■ PROBLEM STATEMENT
With the pictures omitted, print exactly the lines below, from the one containing "none -> yellow brick F2 level 1" through the one containing "pink tile E9:F11", and nothing else.
START PROVIDED DATA
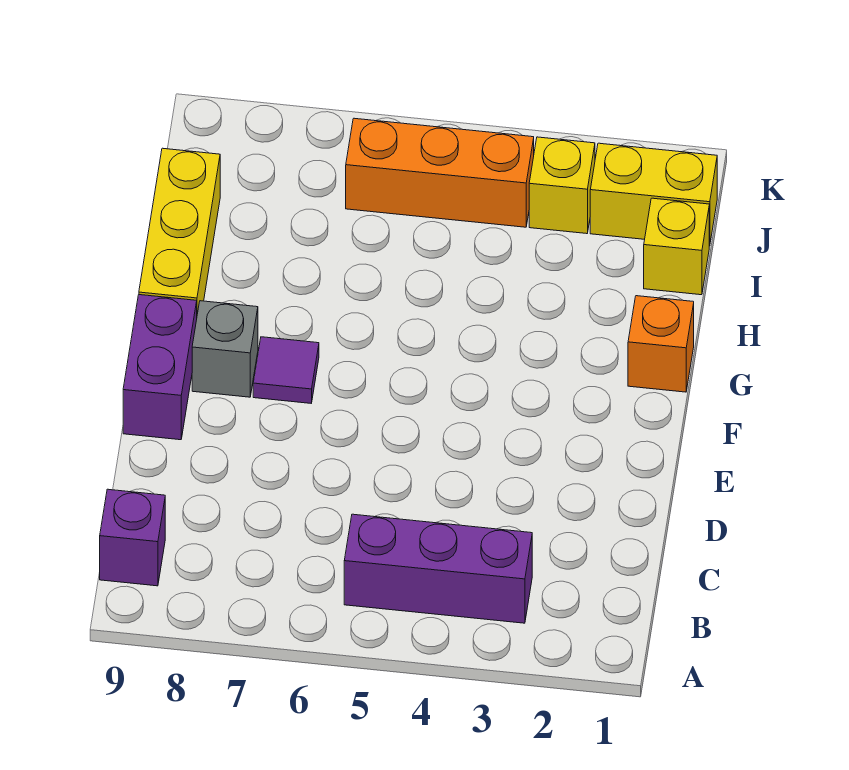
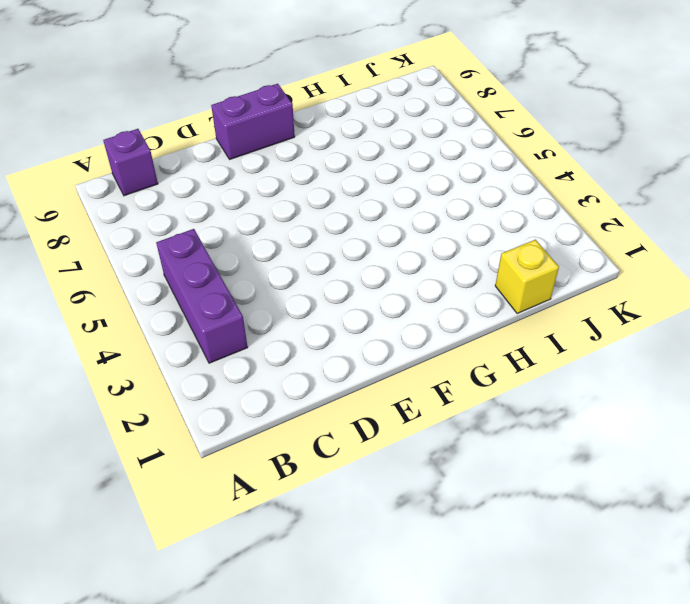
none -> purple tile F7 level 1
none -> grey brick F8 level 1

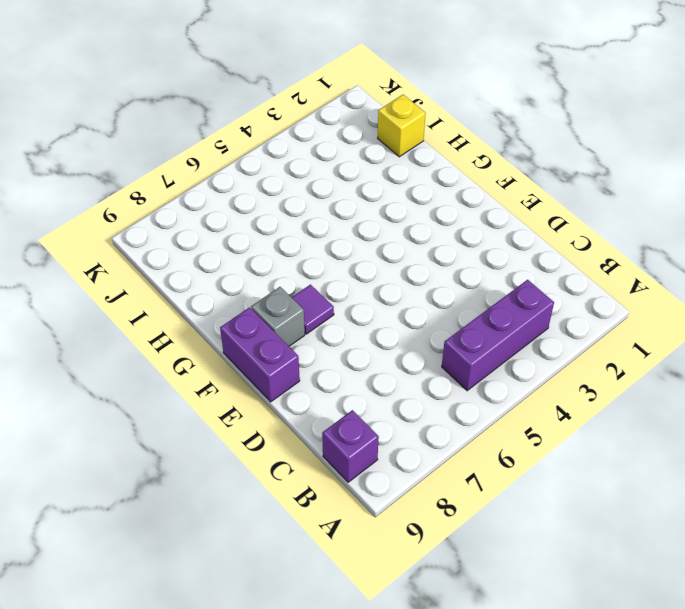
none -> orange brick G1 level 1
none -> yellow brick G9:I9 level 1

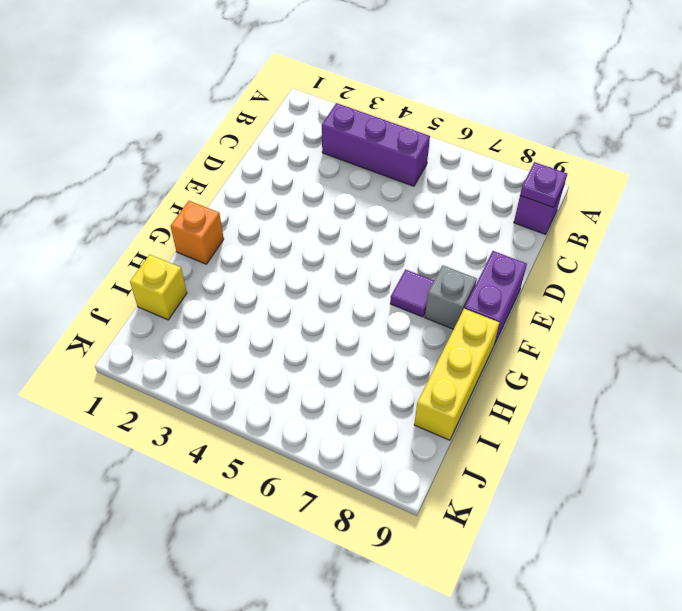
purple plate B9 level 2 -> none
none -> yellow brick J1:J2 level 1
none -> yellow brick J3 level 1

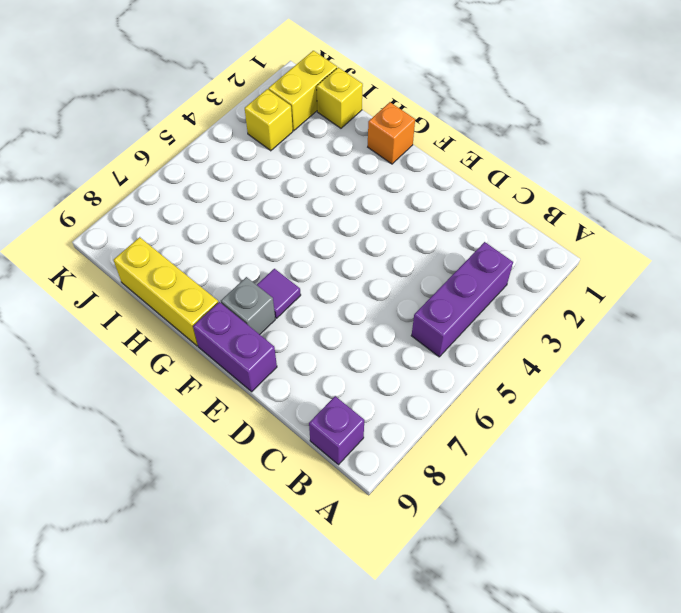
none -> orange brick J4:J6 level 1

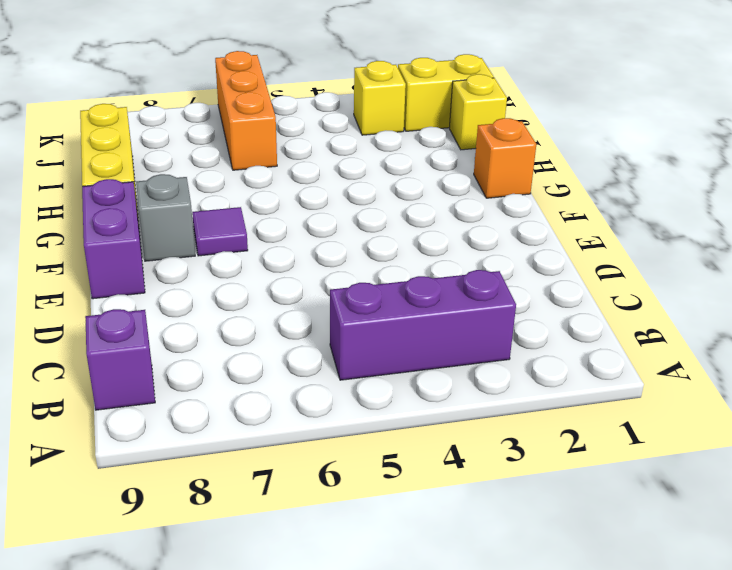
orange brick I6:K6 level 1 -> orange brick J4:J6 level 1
END PROVIDED DATA
START PROVIDED DATA
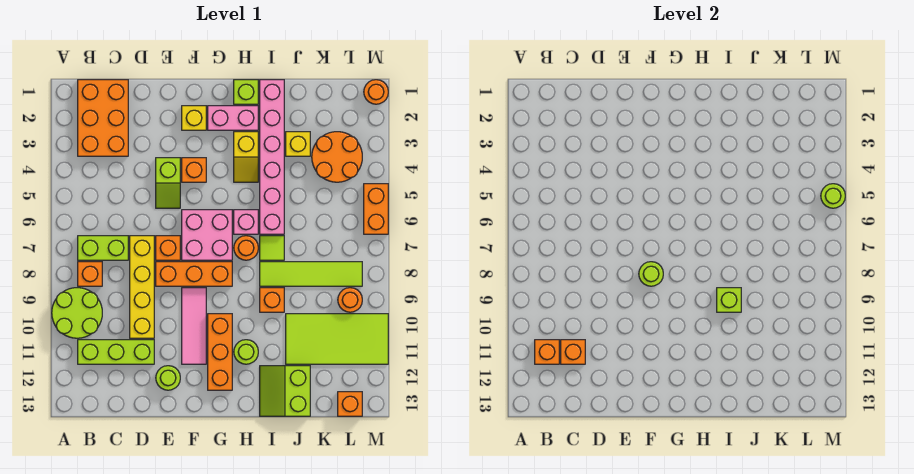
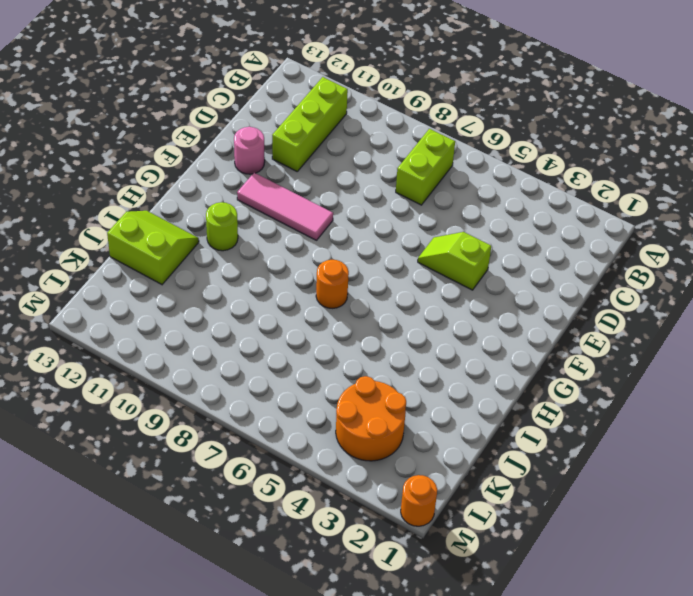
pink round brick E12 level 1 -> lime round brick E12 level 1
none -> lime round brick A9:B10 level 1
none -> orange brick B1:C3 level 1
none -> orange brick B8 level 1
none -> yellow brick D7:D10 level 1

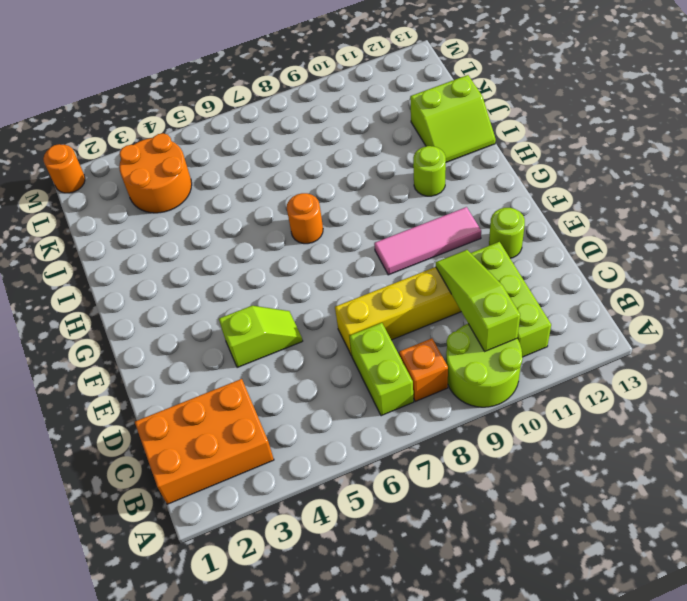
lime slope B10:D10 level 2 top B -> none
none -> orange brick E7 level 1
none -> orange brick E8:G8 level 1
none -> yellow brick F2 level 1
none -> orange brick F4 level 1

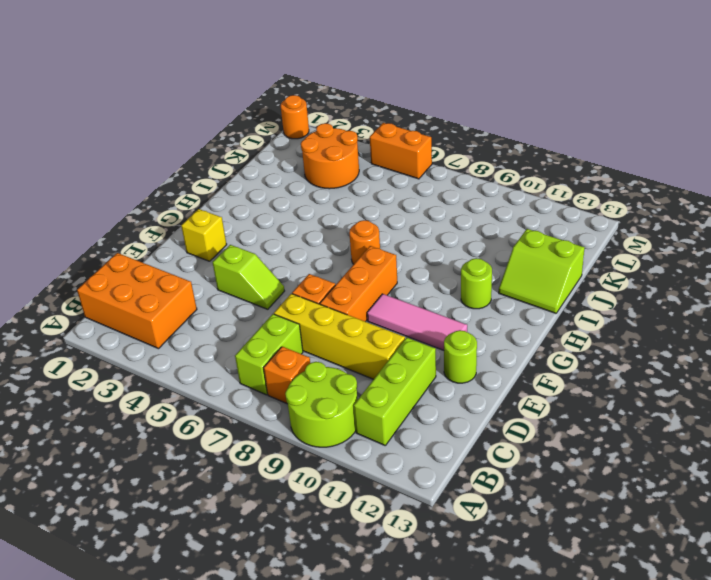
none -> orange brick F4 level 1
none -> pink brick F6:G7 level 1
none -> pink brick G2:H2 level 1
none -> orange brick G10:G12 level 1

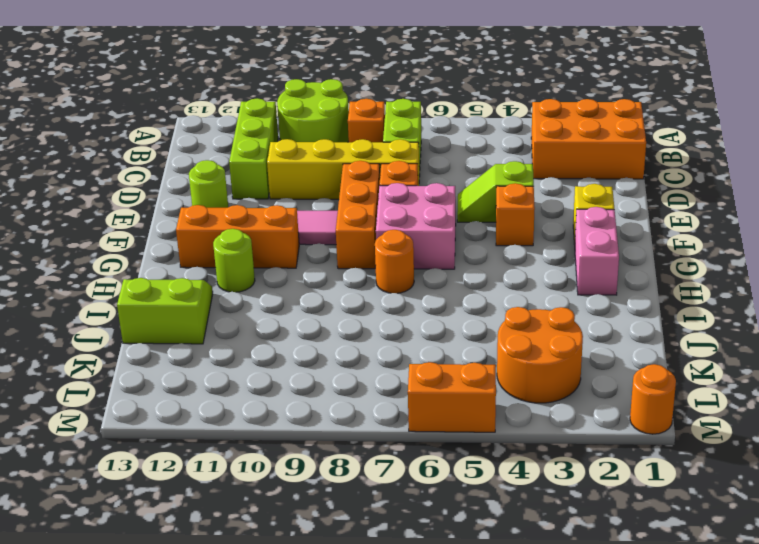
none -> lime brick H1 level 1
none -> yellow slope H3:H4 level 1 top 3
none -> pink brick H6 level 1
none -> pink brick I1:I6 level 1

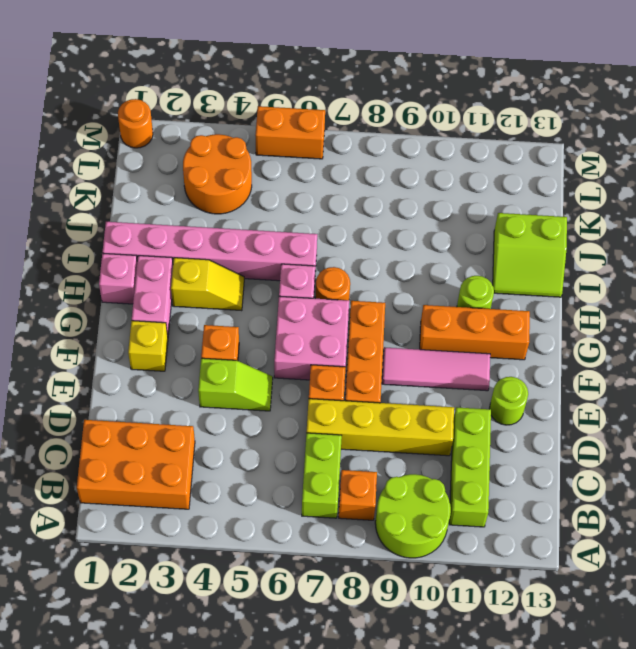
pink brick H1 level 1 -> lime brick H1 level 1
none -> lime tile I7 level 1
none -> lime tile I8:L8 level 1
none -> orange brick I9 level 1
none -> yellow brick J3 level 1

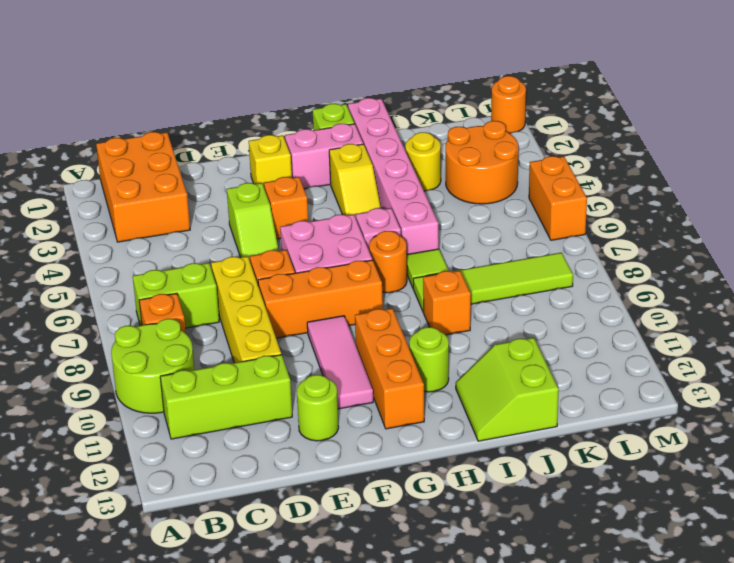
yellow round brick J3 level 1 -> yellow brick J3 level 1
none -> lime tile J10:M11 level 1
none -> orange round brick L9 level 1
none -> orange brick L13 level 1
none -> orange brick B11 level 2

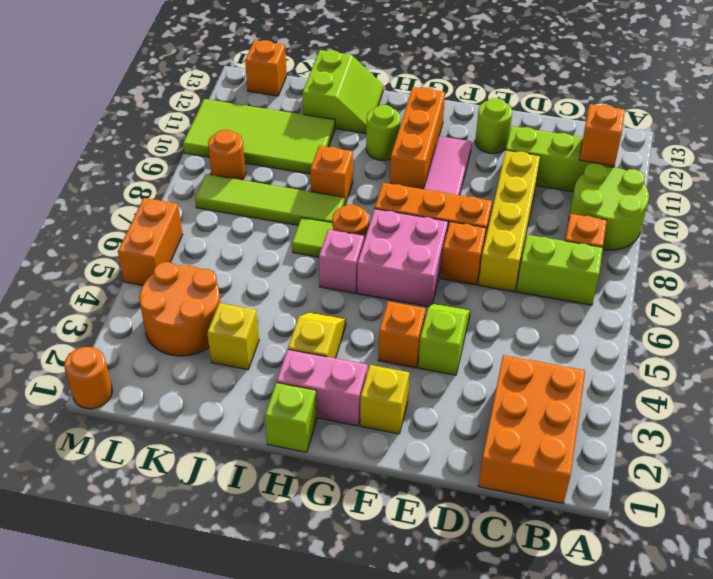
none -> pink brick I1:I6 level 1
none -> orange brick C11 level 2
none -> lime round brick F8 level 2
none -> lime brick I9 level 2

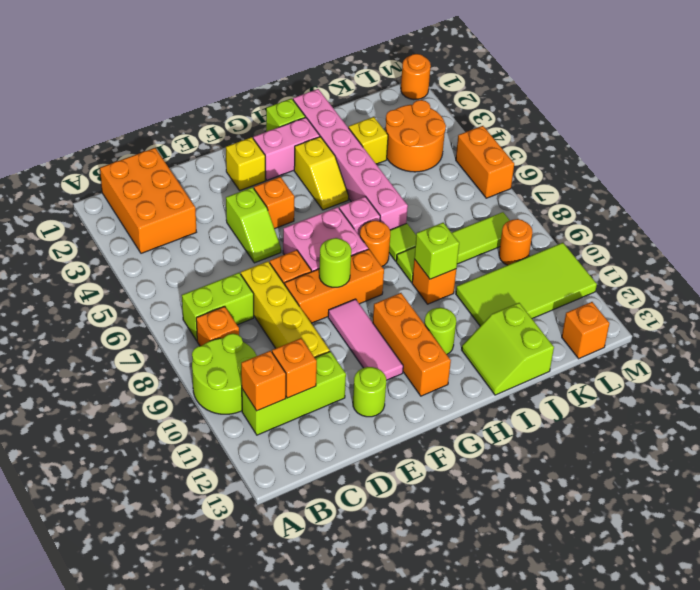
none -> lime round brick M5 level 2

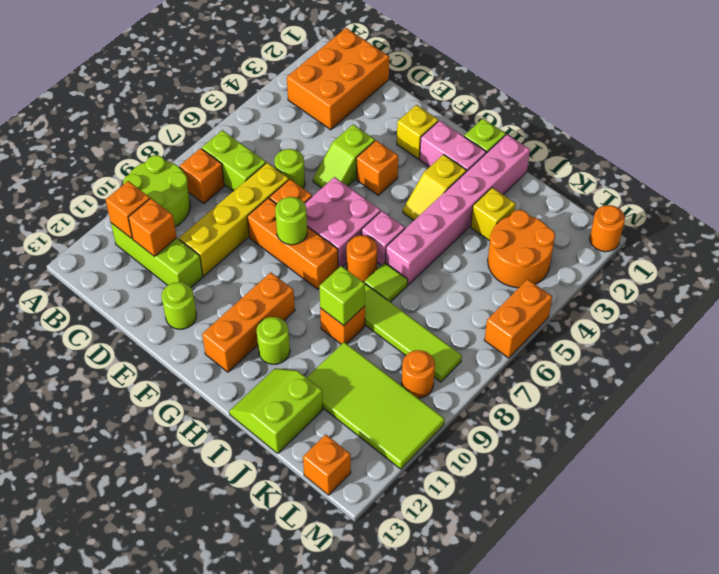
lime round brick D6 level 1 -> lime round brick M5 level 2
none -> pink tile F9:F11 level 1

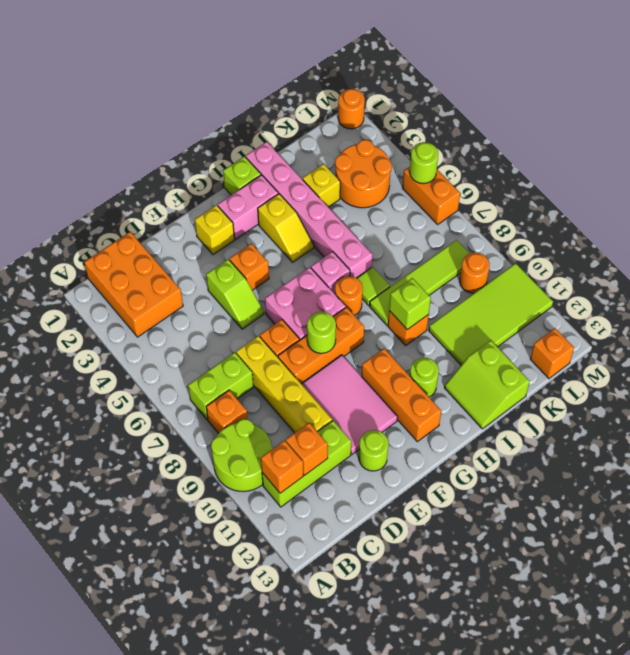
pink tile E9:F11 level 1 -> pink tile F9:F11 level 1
END PROVIDED DATA
■ ANSWER SPACE
none -> yellow brick F2 level 1
none -> orange brick F4 level 1

none -> orange brick F4 level 1
none -> pink brick F6:G7 level 1
none -> pink brick G2:H2 level 1
none -> orange brick G10:G12 level 1

none -> lime brick H1 level 1
none -> yellow slope H3:H4 level 1 top 3
none -> pink brick H6 level 1
none -> pink brick I1:I6 level 1

pink brick H1 level 1 -> lime brick H1 level 1
none -> lime tile I7 level 1
none -> lime tile I8:L8 level 1
none -> orange brick I9 level 1
none -> yellow brick J3 level 1

yellow round brick J3 level 1 -> yellow brick J3 level 1
none -> lime tile J10:M11 level 1
none -> orange round brick L9 level 1
none -> orange brick L13 level 1
none -> orange brick B11 level 2

none -> pink brick I1:I6 level 1
none -> orange brick C11 level 2
none -> lime round brick F8 level 2
none -> lime brick I9 level 2

none -> lime round brick M5 level 2

lime round brick D6 level 1 -> lime round brick M5 level 2
none -> pink tile F9:F11 level 1

pink tile E9:F11 level 1 -> pink tile F9:F11 level 1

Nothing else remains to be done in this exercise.